START Supplied material
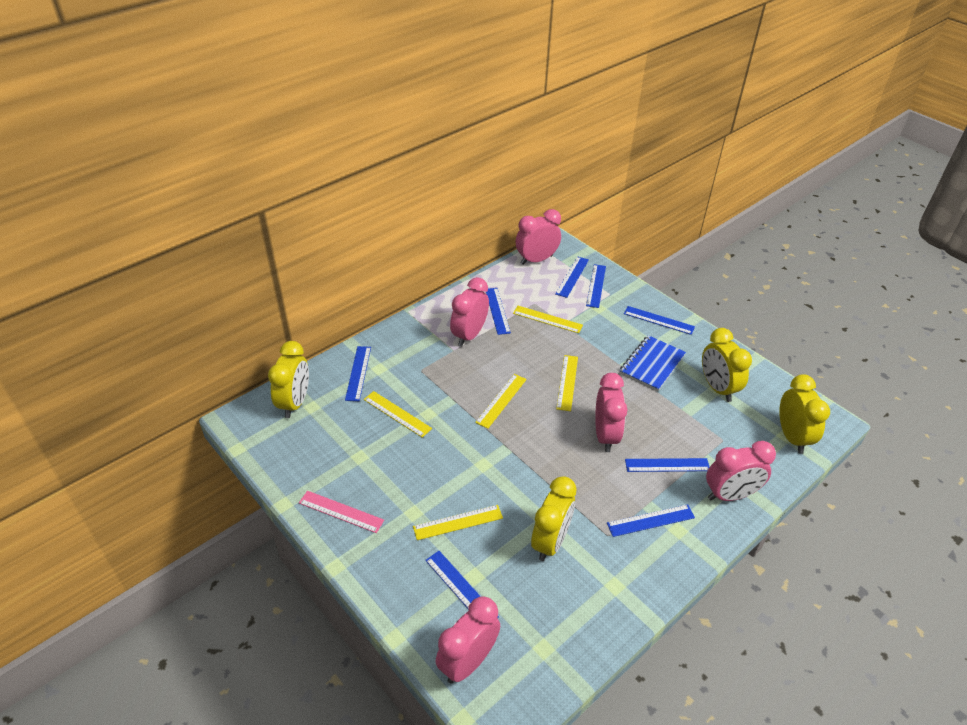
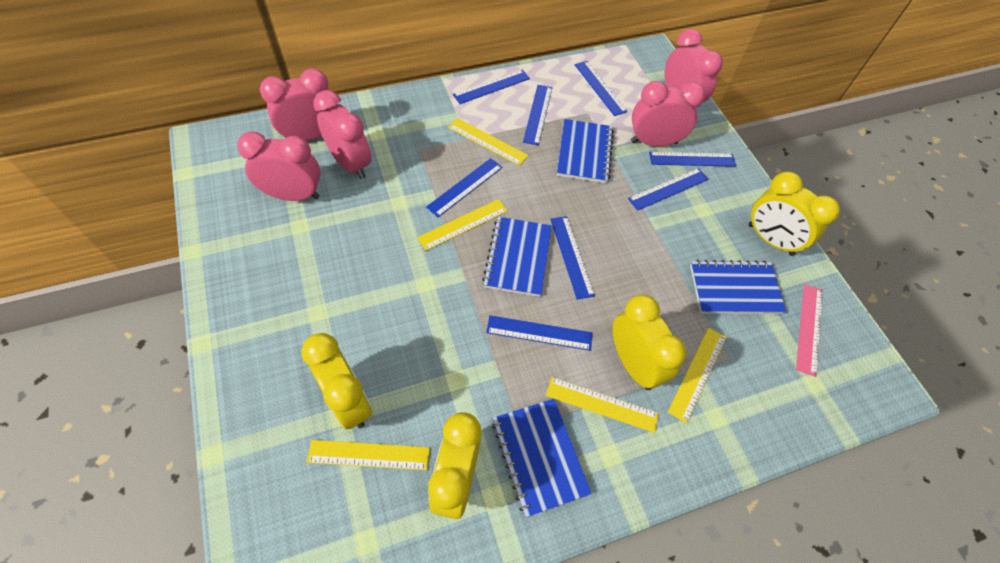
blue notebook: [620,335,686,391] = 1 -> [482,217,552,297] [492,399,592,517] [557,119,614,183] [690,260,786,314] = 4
END Supplied material
START Supplied material
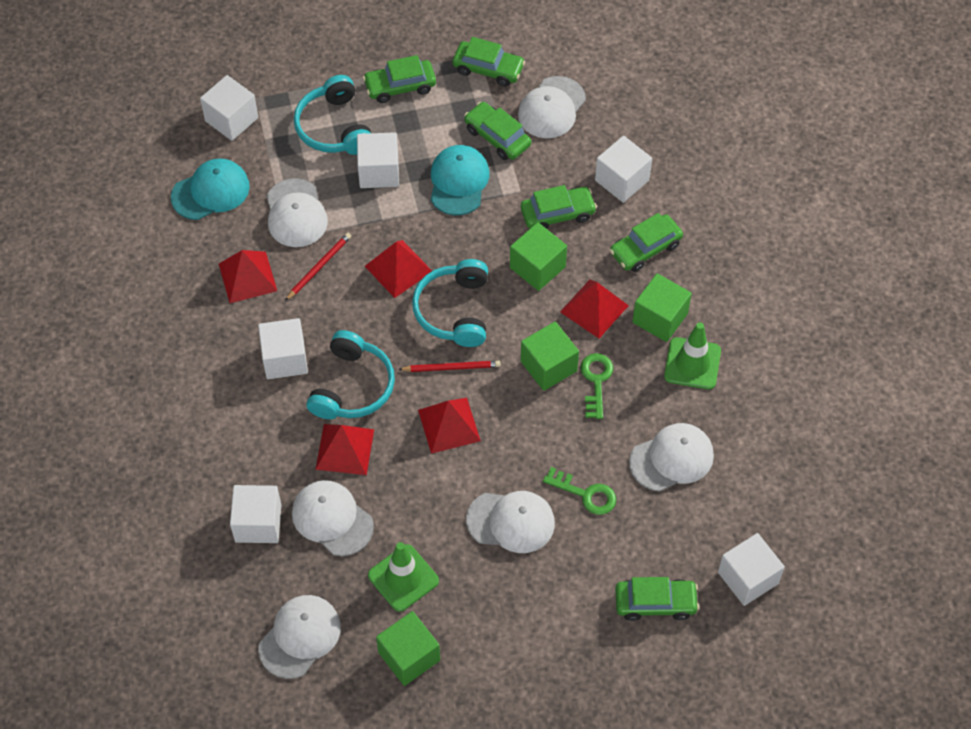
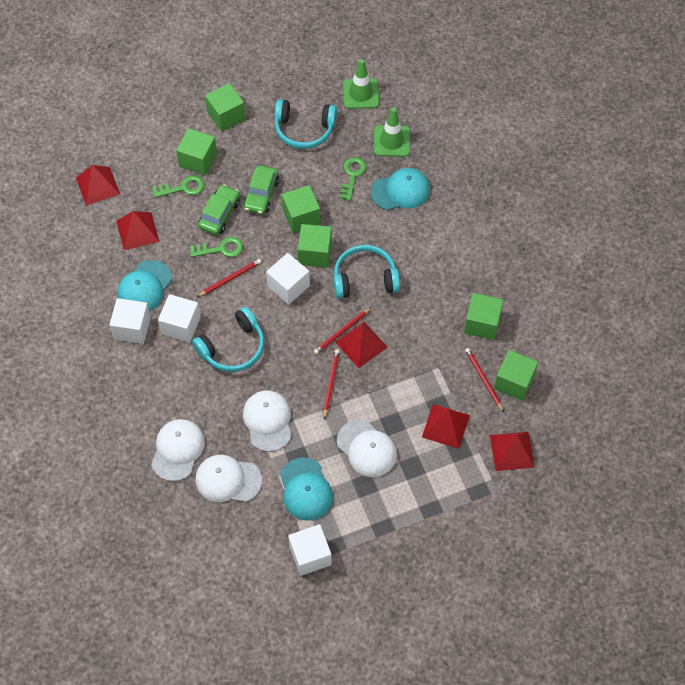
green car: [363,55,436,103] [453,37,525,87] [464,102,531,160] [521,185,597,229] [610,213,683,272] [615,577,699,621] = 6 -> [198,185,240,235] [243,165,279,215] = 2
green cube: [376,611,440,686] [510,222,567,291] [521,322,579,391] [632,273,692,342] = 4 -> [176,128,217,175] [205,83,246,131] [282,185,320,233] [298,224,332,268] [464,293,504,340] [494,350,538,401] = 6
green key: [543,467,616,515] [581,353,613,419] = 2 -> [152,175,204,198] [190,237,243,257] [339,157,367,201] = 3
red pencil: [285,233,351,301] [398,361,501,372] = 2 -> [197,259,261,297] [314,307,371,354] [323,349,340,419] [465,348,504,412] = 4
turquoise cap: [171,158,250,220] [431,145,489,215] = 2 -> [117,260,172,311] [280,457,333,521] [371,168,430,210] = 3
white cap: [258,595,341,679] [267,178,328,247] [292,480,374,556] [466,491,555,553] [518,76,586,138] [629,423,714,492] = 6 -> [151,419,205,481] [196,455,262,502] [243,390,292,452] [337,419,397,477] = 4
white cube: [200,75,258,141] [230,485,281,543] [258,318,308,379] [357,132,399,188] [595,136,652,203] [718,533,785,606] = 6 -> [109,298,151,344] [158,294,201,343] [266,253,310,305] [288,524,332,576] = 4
END Supplied material
**Assignment:** The response should hold exactly the lines starting at the line with "red pencil: [285,233,351,301]" and ending at the line with "turquoise cap: [171,158,250,220]", and no other line of the material above.

**Solved exercise:**
red pencil: [285,233,351,301] [398,361,501,372] = 2 -> [197,259,261,297] [314,307,371,354] [323,349,340,419] [465,348,504,412] = 4
turquoise cap: [171,158,250,220] [431,145,489,215] = 2 -> [117,260,172,311] [280,457,333,521] [371,168,430,210] = 3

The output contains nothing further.